=== Section Start ===

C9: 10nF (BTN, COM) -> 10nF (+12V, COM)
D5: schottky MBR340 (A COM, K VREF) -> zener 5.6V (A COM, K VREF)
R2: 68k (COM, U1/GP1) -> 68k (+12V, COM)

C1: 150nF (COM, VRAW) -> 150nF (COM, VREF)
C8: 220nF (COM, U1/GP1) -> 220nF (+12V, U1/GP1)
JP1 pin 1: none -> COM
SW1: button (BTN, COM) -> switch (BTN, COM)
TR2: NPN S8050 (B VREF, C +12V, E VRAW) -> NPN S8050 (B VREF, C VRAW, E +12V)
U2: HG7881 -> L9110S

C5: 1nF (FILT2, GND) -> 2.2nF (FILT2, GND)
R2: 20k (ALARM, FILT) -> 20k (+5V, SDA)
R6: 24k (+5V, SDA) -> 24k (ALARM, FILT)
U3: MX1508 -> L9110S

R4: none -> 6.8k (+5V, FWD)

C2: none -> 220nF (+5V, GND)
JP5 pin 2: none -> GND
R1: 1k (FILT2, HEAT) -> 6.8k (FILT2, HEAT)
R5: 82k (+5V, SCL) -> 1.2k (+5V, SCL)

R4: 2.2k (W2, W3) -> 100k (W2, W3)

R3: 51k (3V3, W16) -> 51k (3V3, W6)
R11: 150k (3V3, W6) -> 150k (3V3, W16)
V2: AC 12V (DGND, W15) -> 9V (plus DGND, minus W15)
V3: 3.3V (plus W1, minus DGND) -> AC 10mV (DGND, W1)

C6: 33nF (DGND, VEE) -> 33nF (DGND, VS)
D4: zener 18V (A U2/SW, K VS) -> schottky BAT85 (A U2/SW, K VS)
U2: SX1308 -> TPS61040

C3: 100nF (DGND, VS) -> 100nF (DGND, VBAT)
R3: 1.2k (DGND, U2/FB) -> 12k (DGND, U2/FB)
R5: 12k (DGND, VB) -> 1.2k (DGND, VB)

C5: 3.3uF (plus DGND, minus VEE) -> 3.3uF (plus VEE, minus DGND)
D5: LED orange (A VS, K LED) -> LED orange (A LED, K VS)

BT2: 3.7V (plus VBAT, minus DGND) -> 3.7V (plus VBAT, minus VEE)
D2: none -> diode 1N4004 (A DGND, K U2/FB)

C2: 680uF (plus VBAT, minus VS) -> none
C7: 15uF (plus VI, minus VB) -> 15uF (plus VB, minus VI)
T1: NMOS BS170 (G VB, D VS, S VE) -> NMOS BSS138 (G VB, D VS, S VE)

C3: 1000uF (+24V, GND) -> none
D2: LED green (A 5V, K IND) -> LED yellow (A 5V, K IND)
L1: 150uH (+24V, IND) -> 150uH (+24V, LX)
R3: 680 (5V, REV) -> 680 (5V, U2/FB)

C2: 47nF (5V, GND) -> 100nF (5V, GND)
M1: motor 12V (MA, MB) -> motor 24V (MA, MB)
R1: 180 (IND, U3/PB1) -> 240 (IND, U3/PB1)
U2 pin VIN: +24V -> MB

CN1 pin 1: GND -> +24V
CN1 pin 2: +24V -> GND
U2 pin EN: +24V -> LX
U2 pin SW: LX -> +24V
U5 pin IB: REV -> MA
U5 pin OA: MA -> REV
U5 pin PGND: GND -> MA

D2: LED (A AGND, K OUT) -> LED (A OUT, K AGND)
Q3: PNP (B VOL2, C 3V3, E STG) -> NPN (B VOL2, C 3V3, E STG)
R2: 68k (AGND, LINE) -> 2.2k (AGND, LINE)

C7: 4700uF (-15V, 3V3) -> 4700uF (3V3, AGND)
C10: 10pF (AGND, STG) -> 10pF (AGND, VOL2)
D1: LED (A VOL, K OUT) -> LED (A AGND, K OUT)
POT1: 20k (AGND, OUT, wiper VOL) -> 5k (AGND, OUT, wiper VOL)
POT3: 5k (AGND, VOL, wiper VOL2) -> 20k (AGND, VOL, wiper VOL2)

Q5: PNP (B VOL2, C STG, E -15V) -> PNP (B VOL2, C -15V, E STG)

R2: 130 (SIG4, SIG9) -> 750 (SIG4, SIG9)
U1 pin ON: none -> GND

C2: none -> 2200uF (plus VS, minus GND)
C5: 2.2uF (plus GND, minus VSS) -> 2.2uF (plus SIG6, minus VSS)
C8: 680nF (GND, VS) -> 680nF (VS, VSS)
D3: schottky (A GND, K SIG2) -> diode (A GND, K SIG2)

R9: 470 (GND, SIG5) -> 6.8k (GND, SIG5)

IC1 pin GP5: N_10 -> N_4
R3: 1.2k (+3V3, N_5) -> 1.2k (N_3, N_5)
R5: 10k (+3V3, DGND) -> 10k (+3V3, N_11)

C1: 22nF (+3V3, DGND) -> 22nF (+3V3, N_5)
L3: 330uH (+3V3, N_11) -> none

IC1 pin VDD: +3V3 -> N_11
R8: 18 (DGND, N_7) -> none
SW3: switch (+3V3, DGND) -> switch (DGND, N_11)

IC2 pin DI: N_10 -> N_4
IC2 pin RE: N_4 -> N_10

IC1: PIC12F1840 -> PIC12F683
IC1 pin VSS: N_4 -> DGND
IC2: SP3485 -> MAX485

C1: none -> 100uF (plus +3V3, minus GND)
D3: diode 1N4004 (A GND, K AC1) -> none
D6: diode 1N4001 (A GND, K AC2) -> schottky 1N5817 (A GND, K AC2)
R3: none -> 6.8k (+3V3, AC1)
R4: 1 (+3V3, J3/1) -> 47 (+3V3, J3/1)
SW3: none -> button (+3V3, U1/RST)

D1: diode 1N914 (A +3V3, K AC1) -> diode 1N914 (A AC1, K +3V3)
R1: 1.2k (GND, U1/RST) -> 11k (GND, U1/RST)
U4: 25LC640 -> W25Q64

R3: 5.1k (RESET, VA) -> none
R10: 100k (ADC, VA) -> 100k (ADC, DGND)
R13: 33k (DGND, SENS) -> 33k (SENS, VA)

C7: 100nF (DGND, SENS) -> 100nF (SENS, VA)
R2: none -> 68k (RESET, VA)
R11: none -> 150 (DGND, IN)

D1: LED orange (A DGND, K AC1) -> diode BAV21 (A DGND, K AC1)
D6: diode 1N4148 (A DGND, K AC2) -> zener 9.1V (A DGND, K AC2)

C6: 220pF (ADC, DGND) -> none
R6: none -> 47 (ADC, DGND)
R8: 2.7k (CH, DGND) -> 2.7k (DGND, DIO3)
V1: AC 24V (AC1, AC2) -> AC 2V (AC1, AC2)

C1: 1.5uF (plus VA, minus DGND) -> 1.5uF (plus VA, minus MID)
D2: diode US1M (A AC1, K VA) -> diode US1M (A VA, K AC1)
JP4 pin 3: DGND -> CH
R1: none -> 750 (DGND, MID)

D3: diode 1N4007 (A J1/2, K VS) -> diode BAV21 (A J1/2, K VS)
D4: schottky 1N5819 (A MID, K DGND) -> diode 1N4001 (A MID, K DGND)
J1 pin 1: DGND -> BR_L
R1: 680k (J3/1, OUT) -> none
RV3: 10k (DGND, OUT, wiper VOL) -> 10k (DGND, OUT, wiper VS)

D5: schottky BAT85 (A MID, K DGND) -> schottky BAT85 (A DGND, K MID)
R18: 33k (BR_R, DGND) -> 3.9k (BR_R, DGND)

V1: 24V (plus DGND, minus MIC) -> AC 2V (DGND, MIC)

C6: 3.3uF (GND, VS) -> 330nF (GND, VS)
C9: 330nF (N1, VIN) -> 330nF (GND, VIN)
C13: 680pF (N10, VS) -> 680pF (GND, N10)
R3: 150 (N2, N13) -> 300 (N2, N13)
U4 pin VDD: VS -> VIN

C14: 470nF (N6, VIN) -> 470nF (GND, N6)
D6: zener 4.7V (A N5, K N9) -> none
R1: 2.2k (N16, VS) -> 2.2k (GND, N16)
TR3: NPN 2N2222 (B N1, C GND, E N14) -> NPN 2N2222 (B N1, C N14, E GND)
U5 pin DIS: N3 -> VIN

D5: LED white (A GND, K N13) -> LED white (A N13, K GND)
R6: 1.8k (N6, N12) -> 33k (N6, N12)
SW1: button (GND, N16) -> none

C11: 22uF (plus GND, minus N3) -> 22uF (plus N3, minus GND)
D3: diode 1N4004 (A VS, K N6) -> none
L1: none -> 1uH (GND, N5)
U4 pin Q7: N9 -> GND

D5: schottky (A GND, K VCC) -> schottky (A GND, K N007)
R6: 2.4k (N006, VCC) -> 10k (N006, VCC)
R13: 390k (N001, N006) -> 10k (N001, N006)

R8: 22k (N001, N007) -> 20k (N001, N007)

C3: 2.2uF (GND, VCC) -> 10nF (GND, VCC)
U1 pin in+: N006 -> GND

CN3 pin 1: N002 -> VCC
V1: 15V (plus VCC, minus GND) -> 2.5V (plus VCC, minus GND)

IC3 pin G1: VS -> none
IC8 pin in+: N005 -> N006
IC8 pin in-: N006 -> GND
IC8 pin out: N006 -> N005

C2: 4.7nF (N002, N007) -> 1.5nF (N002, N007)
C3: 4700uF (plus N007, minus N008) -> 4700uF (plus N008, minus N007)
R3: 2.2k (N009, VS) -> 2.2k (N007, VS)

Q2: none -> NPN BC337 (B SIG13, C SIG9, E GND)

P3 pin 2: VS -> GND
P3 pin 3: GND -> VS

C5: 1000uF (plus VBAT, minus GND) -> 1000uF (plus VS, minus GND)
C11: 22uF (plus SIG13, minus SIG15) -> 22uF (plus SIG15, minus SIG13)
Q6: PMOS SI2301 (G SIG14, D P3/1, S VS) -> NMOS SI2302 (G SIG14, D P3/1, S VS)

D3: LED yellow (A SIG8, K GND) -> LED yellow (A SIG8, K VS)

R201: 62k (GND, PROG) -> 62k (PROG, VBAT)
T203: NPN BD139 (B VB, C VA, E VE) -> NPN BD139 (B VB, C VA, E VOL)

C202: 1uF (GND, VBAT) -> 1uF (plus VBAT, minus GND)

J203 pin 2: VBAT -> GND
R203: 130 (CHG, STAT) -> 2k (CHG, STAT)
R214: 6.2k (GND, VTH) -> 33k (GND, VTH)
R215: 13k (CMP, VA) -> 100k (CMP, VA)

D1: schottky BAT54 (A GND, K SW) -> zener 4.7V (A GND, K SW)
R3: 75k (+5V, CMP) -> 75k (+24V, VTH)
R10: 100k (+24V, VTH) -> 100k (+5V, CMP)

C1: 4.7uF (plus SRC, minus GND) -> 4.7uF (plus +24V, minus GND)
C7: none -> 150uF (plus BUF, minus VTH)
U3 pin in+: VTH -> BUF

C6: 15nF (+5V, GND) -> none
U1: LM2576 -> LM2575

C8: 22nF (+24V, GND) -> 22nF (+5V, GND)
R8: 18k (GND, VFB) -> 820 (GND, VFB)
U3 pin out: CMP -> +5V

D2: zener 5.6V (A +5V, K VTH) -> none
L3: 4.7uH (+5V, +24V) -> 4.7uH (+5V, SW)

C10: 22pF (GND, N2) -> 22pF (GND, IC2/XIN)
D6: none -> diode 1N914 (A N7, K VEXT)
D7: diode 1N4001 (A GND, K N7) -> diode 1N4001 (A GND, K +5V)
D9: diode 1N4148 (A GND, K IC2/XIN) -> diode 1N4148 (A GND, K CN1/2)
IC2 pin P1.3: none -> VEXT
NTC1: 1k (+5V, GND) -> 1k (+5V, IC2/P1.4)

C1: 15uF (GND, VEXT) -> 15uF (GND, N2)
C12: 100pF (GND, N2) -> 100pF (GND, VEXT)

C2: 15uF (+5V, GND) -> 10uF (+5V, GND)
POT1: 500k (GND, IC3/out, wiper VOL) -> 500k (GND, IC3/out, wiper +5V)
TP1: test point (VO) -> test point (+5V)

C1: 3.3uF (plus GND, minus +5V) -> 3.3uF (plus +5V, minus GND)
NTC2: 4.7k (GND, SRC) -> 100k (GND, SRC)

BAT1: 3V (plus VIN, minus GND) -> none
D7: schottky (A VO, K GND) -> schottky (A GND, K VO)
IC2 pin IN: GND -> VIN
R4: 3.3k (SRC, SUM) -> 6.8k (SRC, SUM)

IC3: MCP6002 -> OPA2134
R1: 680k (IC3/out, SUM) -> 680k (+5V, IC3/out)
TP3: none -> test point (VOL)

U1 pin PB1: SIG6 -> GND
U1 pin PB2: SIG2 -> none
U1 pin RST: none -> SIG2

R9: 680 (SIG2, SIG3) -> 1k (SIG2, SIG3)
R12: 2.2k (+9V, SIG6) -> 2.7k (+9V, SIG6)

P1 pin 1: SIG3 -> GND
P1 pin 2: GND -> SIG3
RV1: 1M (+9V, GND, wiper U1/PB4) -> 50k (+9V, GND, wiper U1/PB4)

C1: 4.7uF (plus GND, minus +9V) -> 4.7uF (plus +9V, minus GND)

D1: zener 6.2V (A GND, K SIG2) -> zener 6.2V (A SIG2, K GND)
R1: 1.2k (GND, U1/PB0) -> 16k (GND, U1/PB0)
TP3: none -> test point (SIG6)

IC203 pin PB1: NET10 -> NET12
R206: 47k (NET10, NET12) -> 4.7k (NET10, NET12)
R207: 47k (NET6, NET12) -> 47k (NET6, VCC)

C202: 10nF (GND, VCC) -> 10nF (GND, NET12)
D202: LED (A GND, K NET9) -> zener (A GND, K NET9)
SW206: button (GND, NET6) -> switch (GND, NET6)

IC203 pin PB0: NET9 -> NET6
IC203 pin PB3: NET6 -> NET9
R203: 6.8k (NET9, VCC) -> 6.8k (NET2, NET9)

=== Section End ===

▶ **TASK PROMPT**
Search the data above for the string "button". Report every line where it is found.

▶ **REPLY**
SW1: button (BTN, COM) -> switch (BTN, COM)
SW3: none -> button (+3V3, U1/RST)
SW1: button (GND, N16) -> none
SW206: button (GND, NET6) -> switch (GND, NET6)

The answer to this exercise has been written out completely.